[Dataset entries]
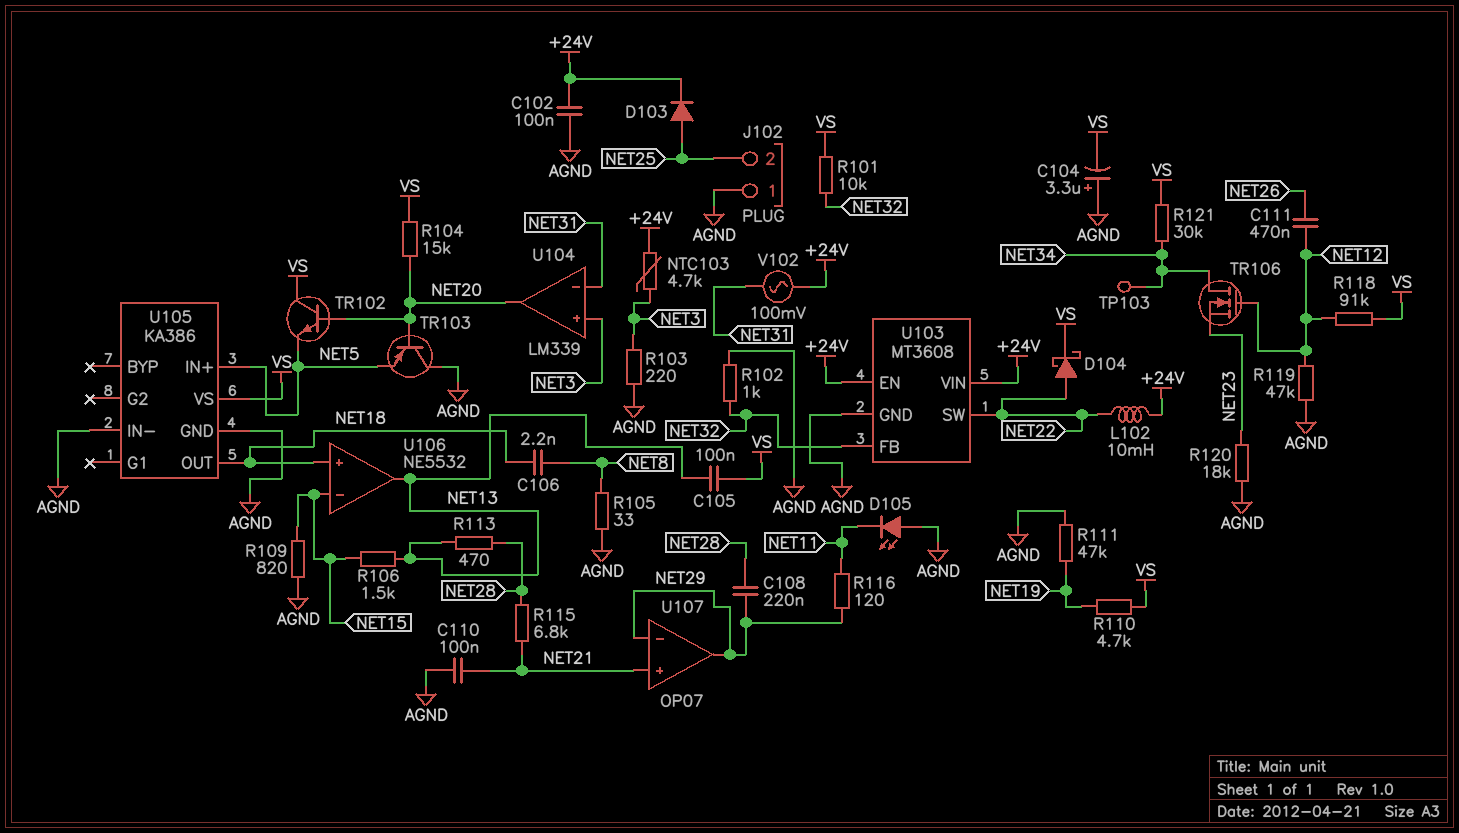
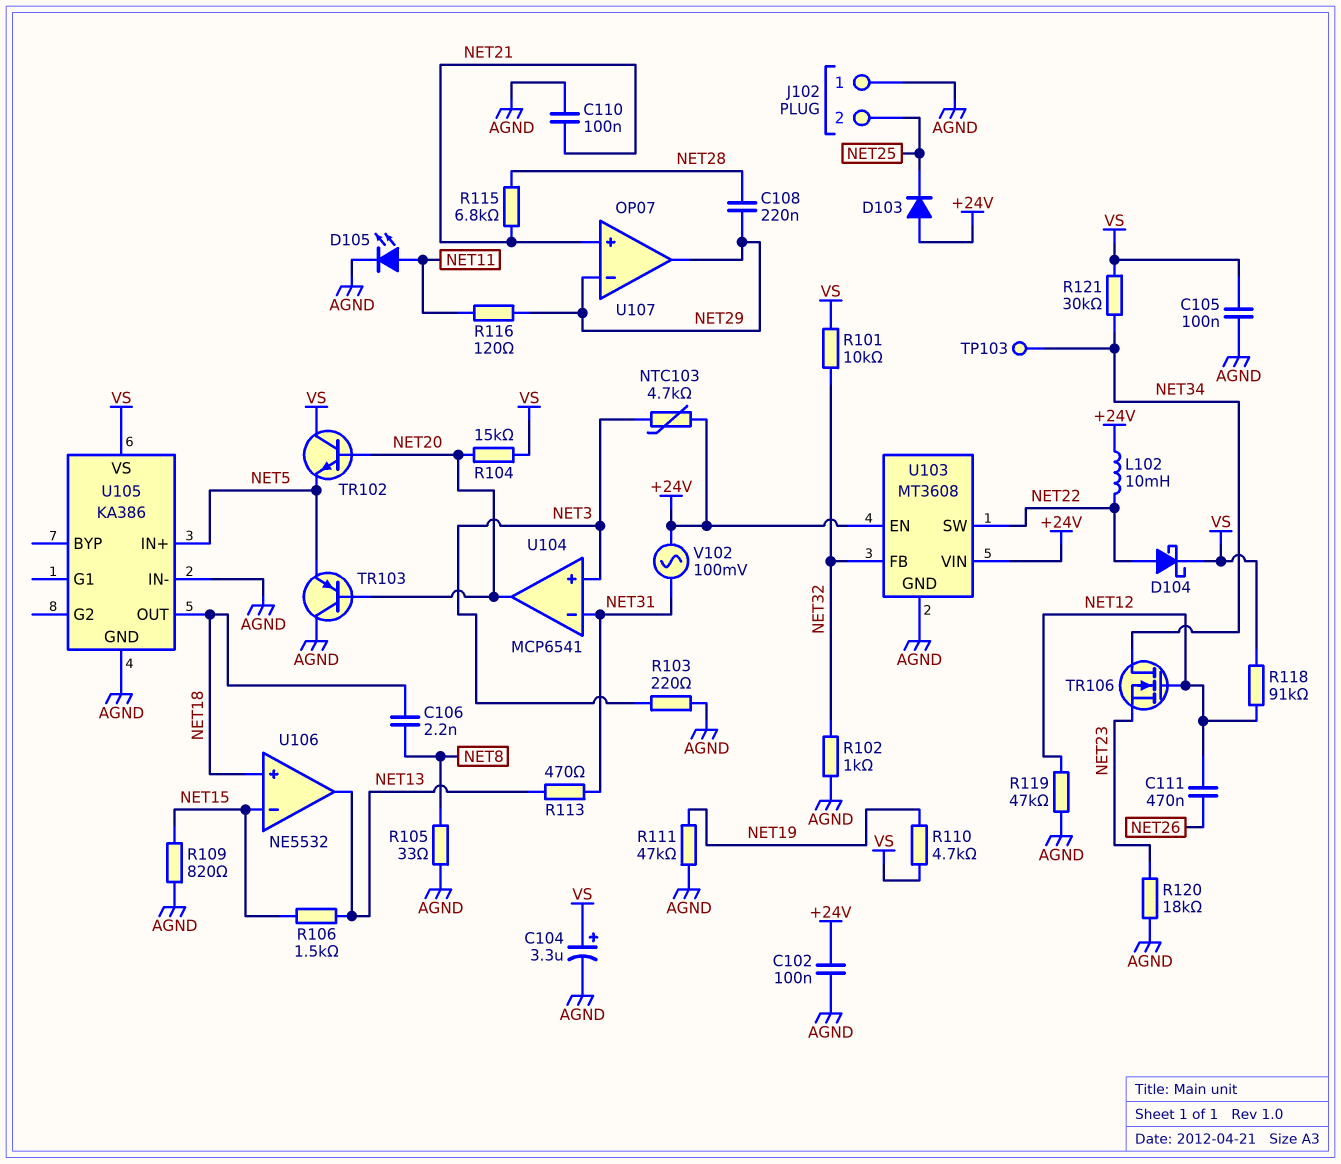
C104: 3.3uF (plus AGND, minus VS) -> 3.3uF (plus VS, minus AGND)
C105: 100nF (NET13, VS) -> 100nF (AGND, VS)
D103: diode (A NET25, K +24V) -> diode (A +24V, K NET25)
D105: LED (A AGND, K NET11) -> LED (A NET11, K AGND)
R113: 470 (NET13, NET28) -> 470 (NET13, NET31)
U104: LM339 -> MCP6541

(WHAT TO PRODUCE):
Exact copies of the entries above are needed, with every picture removed.

(WRITTEN REPLY):
C104: 3.3uF (plus AGND, minus VS) -> 3.3uF (plus VS, minus AGND)
C105: 100nF (NET13, VS) -> 100nF (AGND, VS)
D103: diode (A NET25, K +24V) -> diode (A +24V, K NET25)
D105: LED (A AGND, K NET11) -> LED (A NET11, K AGND)
R113: 470 (NET13, NET28) -> 470 (NET13, NET31)
U104: LM339 -> MCP6541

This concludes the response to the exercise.